TASK DESCRIPTION: What is wanted is an exact copy of the lines from the top of the listing through the line containing "U1 pin IN: W7 -> +3V3".

DATASET CONTENT:

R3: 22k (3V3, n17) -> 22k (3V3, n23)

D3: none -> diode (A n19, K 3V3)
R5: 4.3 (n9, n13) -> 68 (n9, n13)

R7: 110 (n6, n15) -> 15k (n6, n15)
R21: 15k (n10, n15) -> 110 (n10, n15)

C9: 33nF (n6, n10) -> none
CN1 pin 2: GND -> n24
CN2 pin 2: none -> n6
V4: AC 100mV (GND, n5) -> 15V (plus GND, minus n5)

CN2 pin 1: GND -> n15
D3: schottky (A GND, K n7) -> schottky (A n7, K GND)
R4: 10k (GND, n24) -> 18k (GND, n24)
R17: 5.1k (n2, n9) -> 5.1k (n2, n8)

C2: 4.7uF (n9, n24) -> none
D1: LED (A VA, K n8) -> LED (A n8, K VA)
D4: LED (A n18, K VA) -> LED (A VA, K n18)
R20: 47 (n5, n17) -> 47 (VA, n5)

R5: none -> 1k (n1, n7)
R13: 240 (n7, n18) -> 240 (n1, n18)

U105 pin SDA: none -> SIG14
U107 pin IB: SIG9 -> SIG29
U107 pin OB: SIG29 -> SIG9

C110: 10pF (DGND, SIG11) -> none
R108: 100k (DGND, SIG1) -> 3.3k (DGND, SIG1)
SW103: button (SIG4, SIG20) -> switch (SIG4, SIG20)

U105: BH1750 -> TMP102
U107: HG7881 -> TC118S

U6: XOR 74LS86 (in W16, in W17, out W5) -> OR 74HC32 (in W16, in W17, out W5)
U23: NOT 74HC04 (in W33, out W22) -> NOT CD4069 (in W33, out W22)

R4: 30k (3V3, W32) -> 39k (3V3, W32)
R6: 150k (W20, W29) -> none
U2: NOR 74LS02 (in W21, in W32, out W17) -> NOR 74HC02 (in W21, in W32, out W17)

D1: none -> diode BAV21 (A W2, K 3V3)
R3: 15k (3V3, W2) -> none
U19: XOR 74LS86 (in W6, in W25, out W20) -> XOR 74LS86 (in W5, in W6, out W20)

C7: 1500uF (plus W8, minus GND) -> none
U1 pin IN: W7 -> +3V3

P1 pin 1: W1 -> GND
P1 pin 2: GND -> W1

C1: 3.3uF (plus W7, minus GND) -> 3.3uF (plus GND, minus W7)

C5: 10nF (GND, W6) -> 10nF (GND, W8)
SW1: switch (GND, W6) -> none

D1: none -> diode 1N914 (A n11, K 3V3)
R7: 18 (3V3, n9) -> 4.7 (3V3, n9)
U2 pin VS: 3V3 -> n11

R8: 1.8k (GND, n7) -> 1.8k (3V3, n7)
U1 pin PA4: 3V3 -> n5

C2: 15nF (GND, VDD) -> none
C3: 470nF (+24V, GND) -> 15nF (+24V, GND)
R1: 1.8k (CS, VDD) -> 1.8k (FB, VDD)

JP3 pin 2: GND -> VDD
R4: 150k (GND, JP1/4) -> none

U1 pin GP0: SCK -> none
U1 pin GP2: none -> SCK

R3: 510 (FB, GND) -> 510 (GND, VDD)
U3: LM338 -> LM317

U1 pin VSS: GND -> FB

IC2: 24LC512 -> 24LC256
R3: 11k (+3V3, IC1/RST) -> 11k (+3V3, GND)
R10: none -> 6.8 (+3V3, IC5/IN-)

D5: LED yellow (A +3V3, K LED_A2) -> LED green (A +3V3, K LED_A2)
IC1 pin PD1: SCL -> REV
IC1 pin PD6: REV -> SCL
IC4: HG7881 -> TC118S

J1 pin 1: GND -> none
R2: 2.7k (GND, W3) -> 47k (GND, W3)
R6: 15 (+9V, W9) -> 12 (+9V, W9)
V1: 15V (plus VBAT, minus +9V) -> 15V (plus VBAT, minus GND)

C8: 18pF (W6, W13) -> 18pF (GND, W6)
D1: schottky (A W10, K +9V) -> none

ANSWER AREA:
R3: 22k (3V3, n17) -> 22k (3V3, n23)

D3: none -> diode (A n19, K 3V3)
R5: 4.3 (n9, n13) -> 68 (n9, n13)

R7: 110 (n6, n15) -> 15k (n6, n15)
R21: 15k (n10, n15) -> 110 (n10, n15)

C9: 33nF (n6, n10) -> none
CN1 pin 2: GND -> n24
CN2 pin 2: none -> n6
V4: AC 100mV (GND, n5) -> 15V (plus GND, minus n5)

CN2 pin 1: GND -> n15
D3: schottky (A GND, K n7) -> schottky (A n7, K GND)
R4: 10k (GND, n24) -> 18k (GND, n24)
R17: 5.1k (n2, n9) -> 5.1k (n2, n8)

C2: 4.7uF (n9, n24) -> none
D1: LED (A VA, K n8) -> LED (A n8, K VA)
D4: LED (A n18, K VA) -> LED (A VA, K n18)
R20: 47 (n5, n17) -> 47 (VA, n5)

R5: none -> 1k (n1, n7)
R13: 240 (n7, n18) -> 240 (n1, n18)

U105 pin SDA: none -> SIG14
U107 pin IB: SIG9 -> SIG29
U107 pin OB: SIG29 -> SIG9

C110: 10pF (DGND, SIG11) -> none
R108: 100k (DGND, SIG1) -> 3.3k (DGND, SIG1)
SW103: button (SIG4, SIG20) -> switch (SIG4, SIG20)

U105: BH1750 -> TMP102
U107: HG7881 -> TC118S

U6: XOR 74LS86 (in W16, in W17, out W5) -> OR 74HC32 (in W16, in W17, out W5)
U23: NOT 74HC04 (in W33, out W22) -> NOT CD4069 (in W33, out W22)

R4: 30k (3V3, W32) -> 39k (3V3, W32)
R6: 150k (W20, W29) -> none
U2: NOR 74LS02 (in W21, in W32, out W17) -> NOR 74HC02 (in W21, in W32, out W17)

D1: none -> diode BAV21 (A W2, K 3V3)
R3: 15k (3V3, W2) -> none
U19: XOR 74LS86 (in W6, in W25, out W20) -> XOR 74LS86 (in W5, in W6, out W20)

C7: 1500uF (plus W8, minus GND) -> none
U1 pin IN: W7 -> +3V3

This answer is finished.